# TO BE DONE:
Copy the following lines verbatim, starting with the line that contains "rehearsals [587, 1306]" and ending after the line that contains "broadsheet [389, 92]".

□ □ □ □ □

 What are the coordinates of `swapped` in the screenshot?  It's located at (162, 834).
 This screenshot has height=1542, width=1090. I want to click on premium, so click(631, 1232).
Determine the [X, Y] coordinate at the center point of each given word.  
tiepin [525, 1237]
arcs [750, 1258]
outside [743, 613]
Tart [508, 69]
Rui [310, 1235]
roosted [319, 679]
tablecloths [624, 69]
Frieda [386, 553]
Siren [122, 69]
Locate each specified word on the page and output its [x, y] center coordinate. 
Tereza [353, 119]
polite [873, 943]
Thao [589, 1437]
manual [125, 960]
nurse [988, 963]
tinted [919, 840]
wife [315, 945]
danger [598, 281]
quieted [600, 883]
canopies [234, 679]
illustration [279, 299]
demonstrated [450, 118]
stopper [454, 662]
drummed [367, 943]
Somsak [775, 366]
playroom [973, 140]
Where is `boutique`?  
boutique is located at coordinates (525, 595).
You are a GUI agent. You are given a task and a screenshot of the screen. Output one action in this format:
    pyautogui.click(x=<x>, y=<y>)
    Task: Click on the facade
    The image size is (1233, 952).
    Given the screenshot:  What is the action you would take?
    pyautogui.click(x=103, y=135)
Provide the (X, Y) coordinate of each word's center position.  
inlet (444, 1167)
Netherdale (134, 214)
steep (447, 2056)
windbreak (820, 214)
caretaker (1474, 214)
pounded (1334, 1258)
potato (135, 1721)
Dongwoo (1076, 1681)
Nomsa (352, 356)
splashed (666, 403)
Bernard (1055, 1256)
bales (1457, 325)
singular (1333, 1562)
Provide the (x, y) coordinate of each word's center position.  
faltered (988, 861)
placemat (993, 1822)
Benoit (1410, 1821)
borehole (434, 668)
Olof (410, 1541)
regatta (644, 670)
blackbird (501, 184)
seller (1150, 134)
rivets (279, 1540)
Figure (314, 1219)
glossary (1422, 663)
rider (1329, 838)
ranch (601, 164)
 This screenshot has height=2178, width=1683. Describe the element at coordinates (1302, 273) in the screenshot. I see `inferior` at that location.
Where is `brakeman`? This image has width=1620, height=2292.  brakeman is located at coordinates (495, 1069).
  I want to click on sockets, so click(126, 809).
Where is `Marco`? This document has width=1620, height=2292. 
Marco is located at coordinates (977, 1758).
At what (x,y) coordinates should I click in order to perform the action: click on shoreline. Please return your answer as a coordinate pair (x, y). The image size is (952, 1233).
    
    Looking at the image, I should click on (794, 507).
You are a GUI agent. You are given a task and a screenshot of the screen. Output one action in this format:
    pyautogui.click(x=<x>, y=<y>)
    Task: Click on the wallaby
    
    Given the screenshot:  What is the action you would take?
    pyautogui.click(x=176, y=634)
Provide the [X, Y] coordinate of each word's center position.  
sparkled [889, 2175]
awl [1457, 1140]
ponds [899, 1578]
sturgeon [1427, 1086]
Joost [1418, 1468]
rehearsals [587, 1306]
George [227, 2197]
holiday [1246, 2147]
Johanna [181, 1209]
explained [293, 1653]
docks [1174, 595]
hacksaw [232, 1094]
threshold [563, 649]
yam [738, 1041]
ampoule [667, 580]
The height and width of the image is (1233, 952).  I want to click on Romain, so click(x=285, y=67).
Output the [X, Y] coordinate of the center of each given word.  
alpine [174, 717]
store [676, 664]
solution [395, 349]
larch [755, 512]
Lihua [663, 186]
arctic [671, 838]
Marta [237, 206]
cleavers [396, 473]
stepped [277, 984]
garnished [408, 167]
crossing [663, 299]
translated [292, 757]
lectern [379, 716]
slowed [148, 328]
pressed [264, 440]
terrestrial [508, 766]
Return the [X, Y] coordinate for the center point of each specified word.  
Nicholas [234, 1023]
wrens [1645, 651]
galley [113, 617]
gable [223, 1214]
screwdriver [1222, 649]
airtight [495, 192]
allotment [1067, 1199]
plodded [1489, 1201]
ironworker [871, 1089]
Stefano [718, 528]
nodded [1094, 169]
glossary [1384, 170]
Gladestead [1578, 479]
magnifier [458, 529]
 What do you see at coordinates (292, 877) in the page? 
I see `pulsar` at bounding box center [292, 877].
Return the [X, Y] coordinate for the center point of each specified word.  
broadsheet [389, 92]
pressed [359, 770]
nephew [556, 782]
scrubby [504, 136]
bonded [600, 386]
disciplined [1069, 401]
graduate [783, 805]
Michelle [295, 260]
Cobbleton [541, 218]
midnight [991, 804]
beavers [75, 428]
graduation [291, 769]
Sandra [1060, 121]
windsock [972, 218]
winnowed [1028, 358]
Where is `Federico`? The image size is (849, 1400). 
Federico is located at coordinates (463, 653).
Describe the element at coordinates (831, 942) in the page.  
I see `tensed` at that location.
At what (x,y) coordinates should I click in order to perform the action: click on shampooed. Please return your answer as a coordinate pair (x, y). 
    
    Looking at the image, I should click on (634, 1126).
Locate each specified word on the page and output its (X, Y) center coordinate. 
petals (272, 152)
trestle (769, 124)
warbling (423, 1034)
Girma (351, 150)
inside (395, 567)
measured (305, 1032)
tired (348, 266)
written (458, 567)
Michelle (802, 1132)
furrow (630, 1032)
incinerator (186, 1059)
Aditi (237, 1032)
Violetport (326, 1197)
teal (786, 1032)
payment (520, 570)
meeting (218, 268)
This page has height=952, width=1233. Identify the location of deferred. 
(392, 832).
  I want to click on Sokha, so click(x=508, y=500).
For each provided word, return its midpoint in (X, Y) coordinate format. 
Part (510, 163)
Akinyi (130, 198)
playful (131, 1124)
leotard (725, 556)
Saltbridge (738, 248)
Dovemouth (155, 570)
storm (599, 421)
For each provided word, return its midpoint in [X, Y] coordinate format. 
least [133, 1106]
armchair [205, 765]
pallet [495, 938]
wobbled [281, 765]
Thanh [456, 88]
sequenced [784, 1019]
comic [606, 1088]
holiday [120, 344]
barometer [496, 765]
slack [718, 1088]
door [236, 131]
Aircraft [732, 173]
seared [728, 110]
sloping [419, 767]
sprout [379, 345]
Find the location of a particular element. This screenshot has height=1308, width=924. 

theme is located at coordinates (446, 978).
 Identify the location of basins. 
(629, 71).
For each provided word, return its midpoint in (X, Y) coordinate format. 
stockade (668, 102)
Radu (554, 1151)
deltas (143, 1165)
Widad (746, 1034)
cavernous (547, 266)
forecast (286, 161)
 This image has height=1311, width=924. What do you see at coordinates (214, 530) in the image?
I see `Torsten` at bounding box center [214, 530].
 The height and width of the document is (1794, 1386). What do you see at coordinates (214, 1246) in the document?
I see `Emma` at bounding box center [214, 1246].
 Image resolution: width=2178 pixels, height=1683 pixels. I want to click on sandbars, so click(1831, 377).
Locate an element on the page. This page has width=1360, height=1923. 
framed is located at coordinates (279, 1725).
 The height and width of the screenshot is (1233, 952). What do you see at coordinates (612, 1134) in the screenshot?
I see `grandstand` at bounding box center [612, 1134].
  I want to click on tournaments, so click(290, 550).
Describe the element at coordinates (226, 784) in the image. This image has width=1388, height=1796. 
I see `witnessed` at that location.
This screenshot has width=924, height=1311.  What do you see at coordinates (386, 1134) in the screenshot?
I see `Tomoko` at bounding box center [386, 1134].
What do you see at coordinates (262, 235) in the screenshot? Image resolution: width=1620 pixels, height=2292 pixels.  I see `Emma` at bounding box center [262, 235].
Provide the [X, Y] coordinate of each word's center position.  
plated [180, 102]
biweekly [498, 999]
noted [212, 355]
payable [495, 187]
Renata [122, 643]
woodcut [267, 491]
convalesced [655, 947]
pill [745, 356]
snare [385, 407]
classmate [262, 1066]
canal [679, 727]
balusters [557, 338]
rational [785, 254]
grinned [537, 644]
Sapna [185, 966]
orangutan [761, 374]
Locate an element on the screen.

□ □ □ □ □

# TASK RESULT:
rehearsals [587, 1306]
George [227, 2197]
holiday [1246, 2147]
Johanna [181, 1209]
explained [293, 1653]
docks [1174, 595]
hacksaw [232, 1094]
threshold [563, 649]
yam [738, 1041]
ampoule [667, 580]
The height and width of the image is (1233, 952).  I want to click on Romain, so click(x=285, y=67).
Output the [X, Y] coordinate of the center of each given word.  
alpine [174, 717]
store [676, 664]
solution [395, 349]
larch [755, 512]
Lihua [663, 186]
arctic [671, 838]
Marta [237, 206]
cleavers [396, 473]
stepped [277, 984]
garnished [408, 167]
crossing [663, 299]
translated [292, 757]
lectern [379, 716]
slowed [148, 328]
pressed [264, 440]
terrestrial [508, 766]
Return the [X, Y] coordinate for the center point of each specified word.  
Nicholas [234, 1023]
wrens [1645, 651]
galley [113, 617]
gable [223, 1214]
screwdriver [1222, 649]
airtight [495, 192]
allotment [1067, 1199]
plodded [1489, 1201]
ironworker [871, 1089]
Stefano [718, 528]
nodded [1094, 169]
glossary [1384, 170]
Gladestead [1578, 479]
magnifier [458, 529]
 What do you see at coordinates (292, 877) in the page? 
I see `pulsar` at bounding box center [292, 877].
Return the [X, Y] coordinate for the center point of each specified word.  
broadsheet [389, 92]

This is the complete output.